* _Problem details_: Please copy out the entries below exactly, beginning with the line that contains "R202: 27k (5V, GND) -> 27k (GND, VMID)" and ending with the line that contains "SP201: speaker 32R", and include nothing outside that span.

* _Supplied entries_:

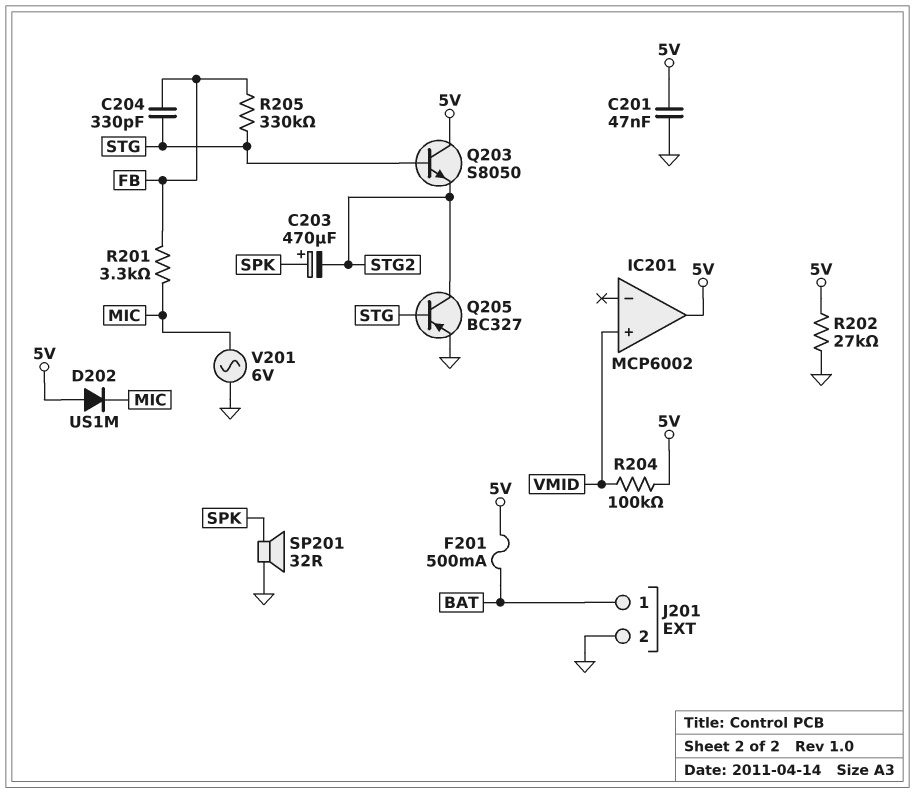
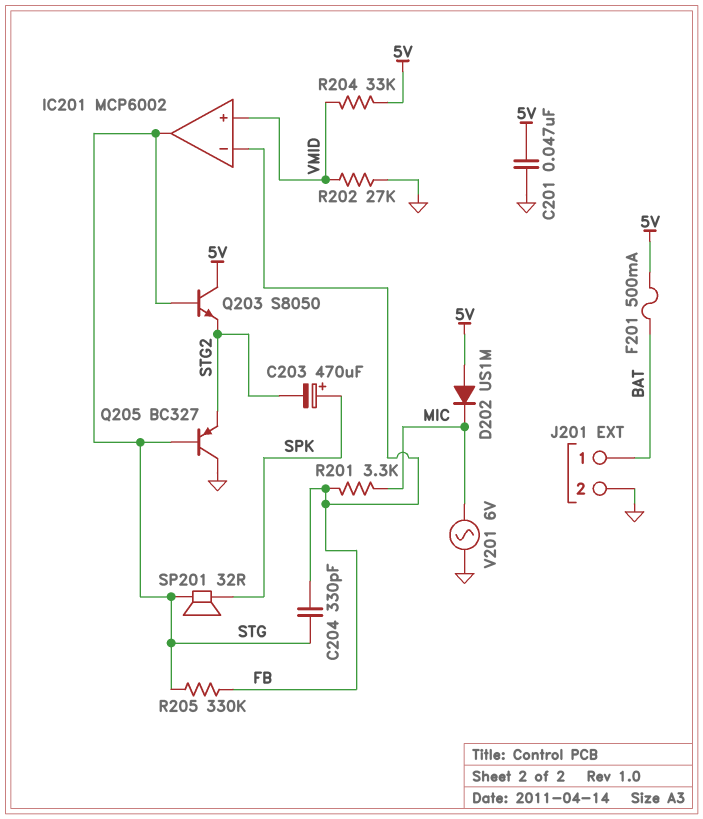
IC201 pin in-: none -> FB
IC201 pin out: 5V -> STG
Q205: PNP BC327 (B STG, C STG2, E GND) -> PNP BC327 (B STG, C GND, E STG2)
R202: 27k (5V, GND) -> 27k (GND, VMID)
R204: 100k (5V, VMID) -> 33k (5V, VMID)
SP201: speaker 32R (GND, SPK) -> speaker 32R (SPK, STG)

...

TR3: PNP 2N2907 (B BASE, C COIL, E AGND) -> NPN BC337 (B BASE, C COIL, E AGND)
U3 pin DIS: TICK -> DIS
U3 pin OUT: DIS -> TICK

* _Exercise answer_:
R202: 27k (5V, GND) -> 27k (GND, VMID)
R204: 100k (5V, VMID) -> 33k (5V, VMID)
SP201: speaker 32R (GND, SPK) -> speaker 32R (SPK, STG)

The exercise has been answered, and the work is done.